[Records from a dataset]
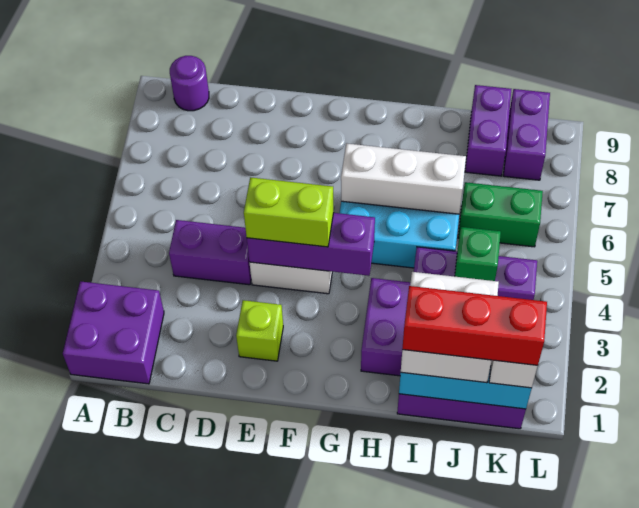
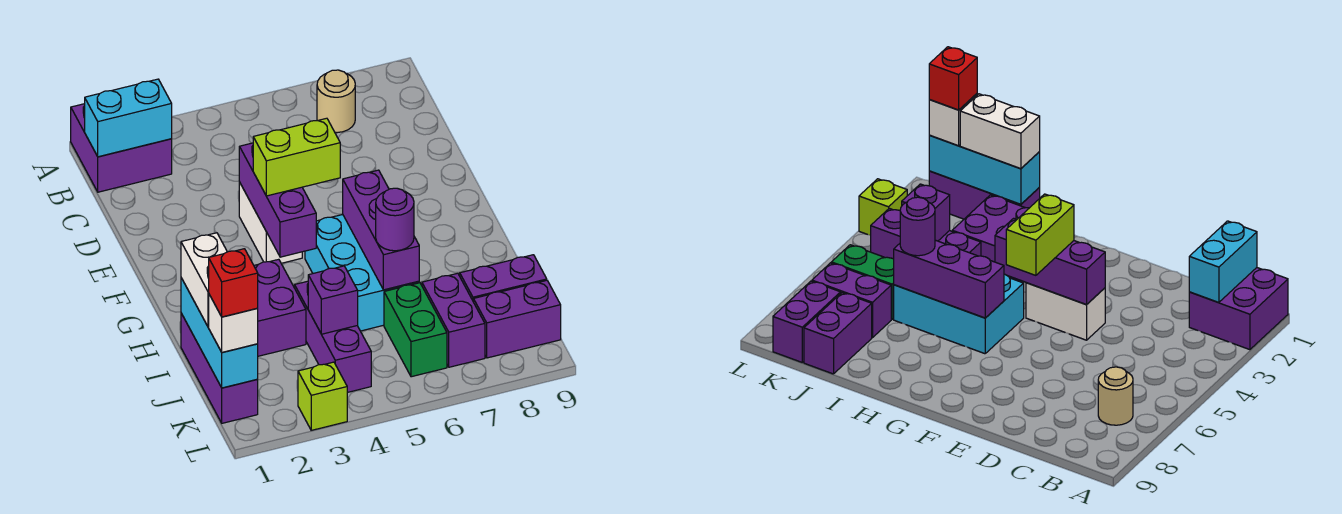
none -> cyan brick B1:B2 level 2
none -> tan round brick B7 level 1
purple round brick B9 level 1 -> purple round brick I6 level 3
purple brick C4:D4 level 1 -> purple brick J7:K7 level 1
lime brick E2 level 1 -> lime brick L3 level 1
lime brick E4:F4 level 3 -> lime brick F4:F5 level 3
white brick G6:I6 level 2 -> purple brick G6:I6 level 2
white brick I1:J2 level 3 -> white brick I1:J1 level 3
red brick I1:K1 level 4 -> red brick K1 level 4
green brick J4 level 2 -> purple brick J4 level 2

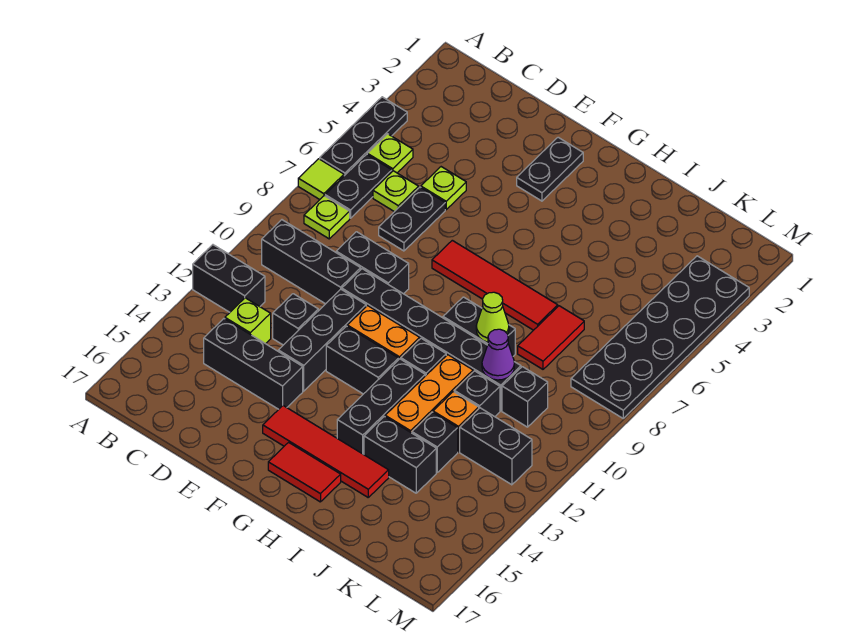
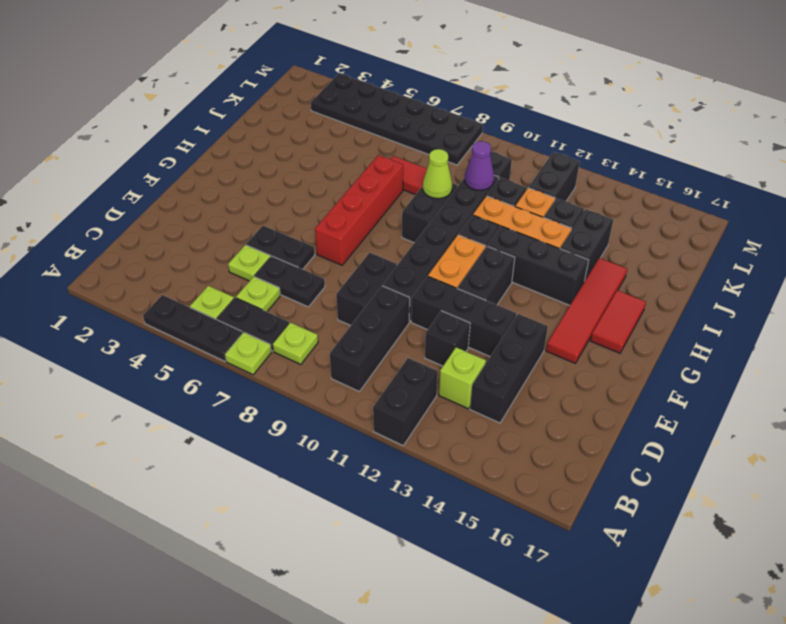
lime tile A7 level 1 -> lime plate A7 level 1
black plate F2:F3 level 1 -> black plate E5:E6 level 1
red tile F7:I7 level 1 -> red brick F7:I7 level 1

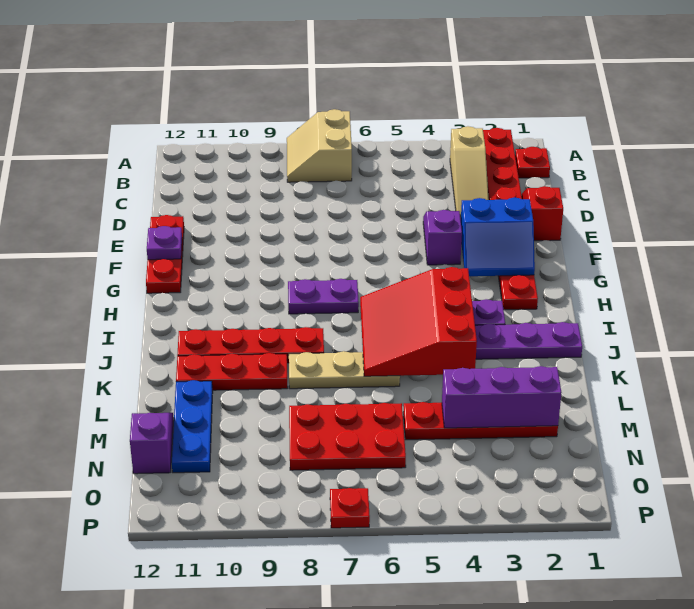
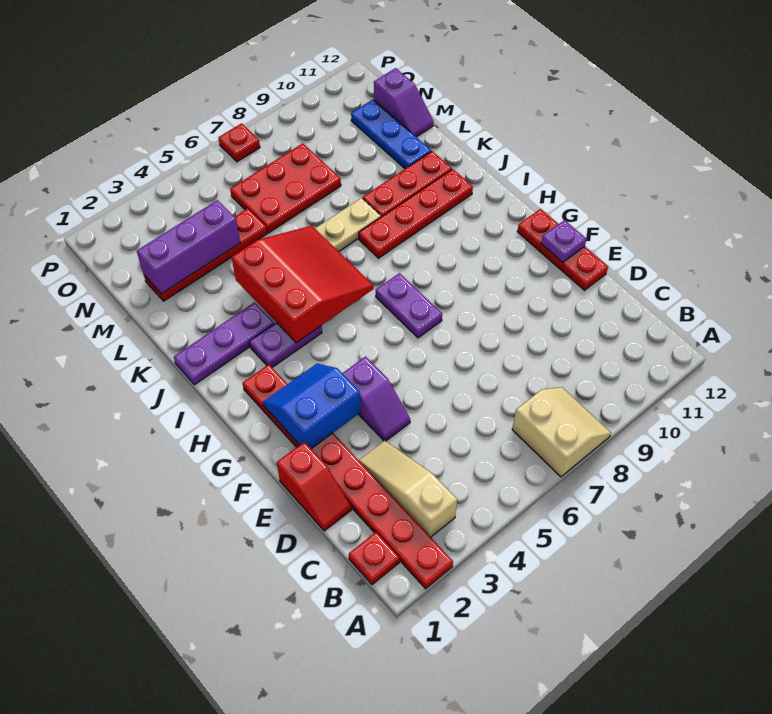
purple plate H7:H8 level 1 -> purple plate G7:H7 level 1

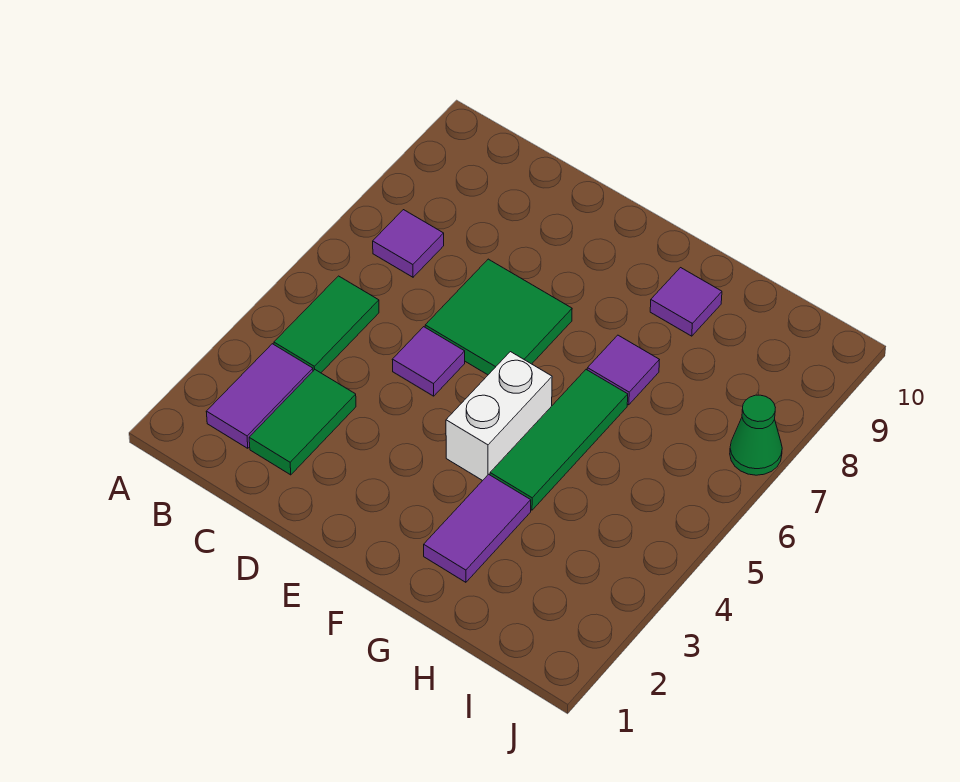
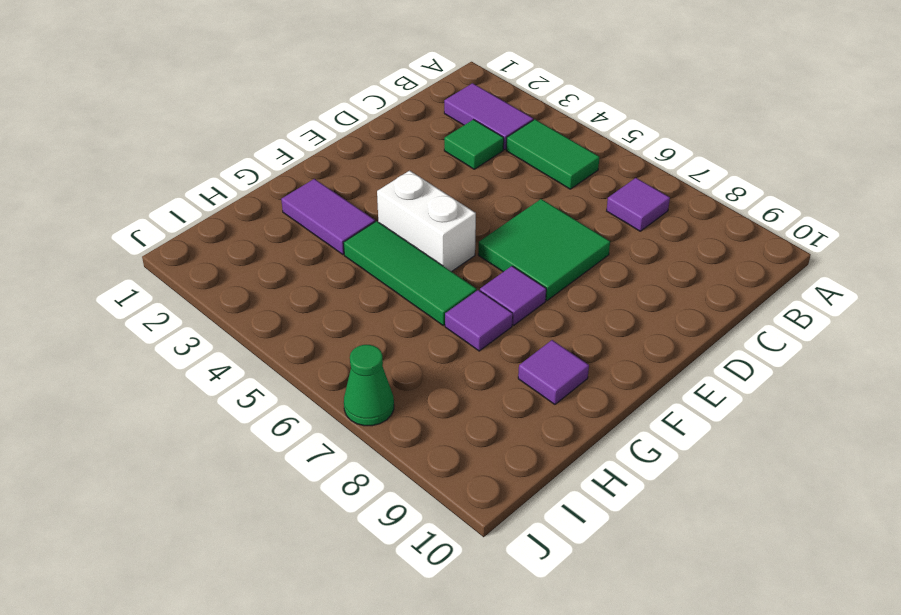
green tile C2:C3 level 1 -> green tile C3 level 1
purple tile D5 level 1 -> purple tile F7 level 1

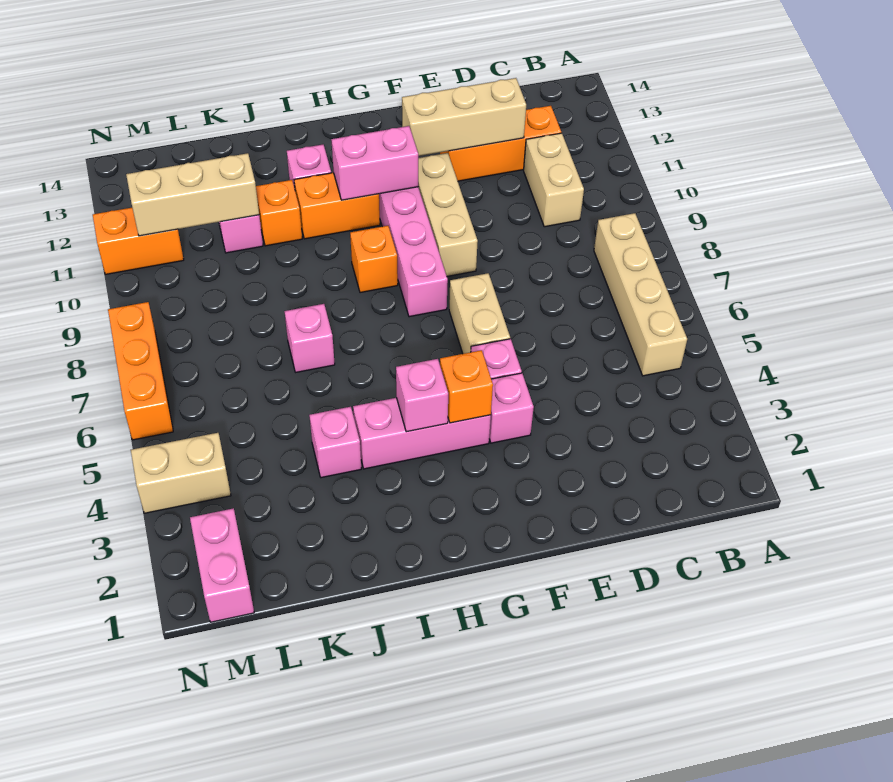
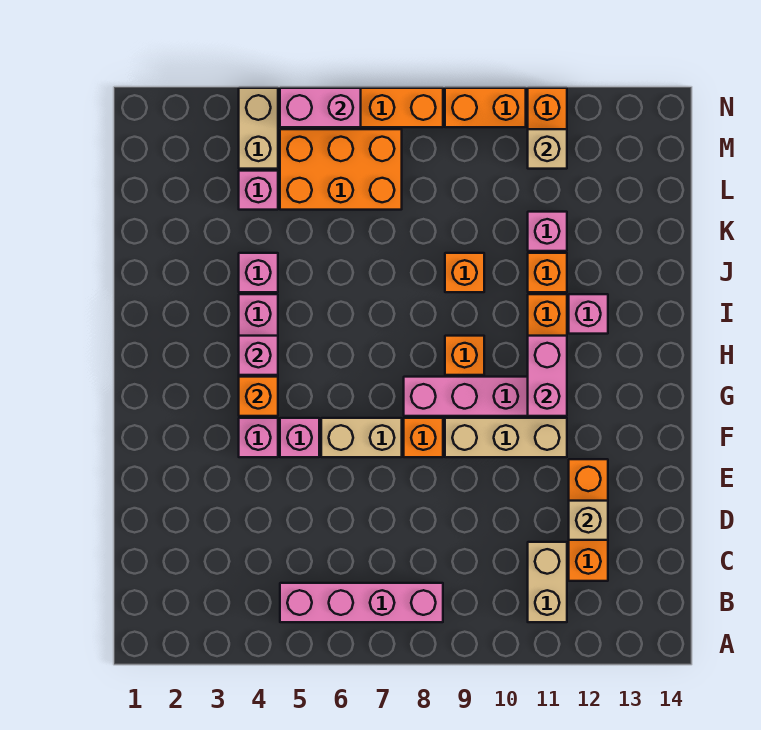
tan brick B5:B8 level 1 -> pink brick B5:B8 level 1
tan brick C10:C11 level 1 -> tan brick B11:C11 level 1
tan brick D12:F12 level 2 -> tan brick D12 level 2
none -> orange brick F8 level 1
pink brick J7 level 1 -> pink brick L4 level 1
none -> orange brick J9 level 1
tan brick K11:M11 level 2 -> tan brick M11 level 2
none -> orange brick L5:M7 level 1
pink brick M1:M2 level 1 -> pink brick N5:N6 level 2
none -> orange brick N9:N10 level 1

Problem statement →
Take the line that contains "green brick J4" and every line after it up to the end of the records above, and restate them exactly, without the pictures.

Response to this exercise →
green brick J4 level 2 -> purple brick J4 level 2

lime tile A7 level 1 -> lime plate A7 level 1
black plate F2:F3 level 1 -> black plate E5:E6 level 1
red tile F7:I7 level 1 -> red brick F7:I7 level 1

purple plate H7:H8 level 1 -> purple plate G7:H7 level 1

green tile C2:C3 level 1 -> green tile C3 level 1
purple tile D5 level 1 -> purple tile F7 level 1

tan brick B5:B8 level 1 -> pink brick B5:B8 level 1
tan brick C10:C11 level 1 -> tan brick B11:C11 level 1
tan brick D12:F12 level 2 -> tan brick D12 level 2
none -> orange brick F8 level 1
pink brick J7 level 1 -> pink brick L4 level 1
none -> orange brick J9 level 1
tan brick K11:M11 level 2 -> tan brick M11 level 2
none -> orange brick L5:M7 level 1
pink brick M1:M2 level 1 -> pink brick N5:N6 level 2
none -> orange brick N9:N10 level 1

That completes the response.